++++ RECORDS FOR THIS EXERCISE ++++

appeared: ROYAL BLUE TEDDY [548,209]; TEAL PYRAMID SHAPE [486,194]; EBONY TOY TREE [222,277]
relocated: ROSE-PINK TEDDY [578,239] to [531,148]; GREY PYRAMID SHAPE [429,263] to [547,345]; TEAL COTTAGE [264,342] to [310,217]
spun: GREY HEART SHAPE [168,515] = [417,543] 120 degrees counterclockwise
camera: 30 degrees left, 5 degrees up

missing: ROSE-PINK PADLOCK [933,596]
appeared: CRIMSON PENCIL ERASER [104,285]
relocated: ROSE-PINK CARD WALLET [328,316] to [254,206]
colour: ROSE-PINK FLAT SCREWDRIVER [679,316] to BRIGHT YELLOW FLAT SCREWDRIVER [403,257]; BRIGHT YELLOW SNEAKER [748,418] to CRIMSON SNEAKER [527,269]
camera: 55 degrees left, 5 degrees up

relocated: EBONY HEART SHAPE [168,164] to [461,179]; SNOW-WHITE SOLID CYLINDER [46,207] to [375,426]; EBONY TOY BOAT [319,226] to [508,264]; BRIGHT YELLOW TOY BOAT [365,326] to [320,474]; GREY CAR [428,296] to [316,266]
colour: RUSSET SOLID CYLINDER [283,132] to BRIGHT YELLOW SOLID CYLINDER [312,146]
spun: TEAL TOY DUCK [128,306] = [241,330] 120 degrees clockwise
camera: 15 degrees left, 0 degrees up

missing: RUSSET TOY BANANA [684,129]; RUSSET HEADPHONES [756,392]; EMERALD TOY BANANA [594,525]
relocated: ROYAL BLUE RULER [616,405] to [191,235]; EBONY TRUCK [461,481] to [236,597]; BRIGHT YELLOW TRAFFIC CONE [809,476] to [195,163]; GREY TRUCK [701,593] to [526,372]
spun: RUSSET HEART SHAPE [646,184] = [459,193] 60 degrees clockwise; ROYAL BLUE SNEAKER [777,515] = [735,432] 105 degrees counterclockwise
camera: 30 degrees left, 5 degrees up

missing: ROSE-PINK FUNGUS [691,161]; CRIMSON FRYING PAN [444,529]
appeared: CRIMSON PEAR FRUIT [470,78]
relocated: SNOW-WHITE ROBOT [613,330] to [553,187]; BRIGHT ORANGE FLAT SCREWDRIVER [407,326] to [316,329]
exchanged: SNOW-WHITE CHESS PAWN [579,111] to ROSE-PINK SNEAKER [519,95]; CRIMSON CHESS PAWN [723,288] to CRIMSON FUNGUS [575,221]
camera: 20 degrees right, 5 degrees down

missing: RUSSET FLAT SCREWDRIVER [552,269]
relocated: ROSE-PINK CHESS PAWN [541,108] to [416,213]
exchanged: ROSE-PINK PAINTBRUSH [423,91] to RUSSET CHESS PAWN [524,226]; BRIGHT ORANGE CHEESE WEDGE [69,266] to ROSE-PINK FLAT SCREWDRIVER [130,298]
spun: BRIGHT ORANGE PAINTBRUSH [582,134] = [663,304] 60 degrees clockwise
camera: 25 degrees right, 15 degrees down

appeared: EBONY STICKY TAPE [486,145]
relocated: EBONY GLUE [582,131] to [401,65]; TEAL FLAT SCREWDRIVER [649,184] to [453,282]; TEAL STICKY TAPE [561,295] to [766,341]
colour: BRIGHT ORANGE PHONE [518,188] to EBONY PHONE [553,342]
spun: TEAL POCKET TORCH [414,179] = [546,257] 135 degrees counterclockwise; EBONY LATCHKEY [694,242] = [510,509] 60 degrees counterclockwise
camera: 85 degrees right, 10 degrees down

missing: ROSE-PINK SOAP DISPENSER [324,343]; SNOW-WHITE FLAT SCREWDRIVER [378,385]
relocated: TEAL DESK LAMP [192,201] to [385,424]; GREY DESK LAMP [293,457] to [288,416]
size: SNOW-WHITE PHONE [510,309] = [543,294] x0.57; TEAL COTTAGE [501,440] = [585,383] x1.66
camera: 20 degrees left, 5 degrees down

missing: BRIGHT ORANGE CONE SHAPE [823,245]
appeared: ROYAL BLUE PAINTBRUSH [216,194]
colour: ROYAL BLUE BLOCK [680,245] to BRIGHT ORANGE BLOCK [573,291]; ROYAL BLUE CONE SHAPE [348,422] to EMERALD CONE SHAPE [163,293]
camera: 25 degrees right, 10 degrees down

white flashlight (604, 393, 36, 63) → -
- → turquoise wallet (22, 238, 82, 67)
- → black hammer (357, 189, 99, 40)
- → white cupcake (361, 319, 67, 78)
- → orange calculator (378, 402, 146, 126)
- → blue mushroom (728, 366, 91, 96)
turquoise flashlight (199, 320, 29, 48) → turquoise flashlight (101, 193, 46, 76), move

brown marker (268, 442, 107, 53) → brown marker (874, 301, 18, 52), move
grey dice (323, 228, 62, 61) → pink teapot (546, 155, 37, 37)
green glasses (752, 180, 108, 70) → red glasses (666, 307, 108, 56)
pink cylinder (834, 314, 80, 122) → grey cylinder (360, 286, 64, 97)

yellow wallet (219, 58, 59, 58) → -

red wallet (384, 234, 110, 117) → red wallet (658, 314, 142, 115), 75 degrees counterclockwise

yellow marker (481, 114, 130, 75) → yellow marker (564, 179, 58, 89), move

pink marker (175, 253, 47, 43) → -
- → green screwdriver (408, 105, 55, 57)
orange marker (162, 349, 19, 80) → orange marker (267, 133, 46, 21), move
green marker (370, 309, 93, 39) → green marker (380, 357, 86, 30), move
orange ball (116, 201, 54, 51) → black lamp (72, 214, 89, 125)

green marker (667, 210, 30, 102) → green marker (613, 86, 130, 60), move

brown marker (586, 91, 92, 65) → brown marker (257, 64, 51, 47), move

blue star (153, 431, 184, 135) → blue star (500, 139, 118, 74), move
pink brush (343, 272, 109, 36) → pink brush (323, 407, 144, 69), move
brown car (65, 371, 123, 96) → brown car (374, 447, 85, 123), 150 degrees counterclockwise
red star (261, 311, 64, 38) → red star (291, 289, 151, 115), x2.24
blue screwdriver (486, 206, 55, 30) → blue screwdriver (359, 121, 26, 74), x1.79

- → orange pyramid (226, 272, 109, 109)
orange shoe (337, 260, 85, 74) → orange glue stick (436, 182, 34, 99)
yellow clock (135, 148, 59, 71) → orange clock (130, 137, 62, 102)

++++

Wherever a line in the data above holds "TEDDY", copy that line.

• EXERCISE SOLUTION:
appeared: ROYAL BLUE TEDDY [548,209]; TEAL PYRAMID SHAPE [486,194]; EBONY TOY TREE [222,277]
relocated: ROSE-PINK TEDDY [578,239] to [531,148]; GREY PYRAMID SHAPE [429,263] to [547,345]; TEAL COTTAGE [264,342] to [310,217]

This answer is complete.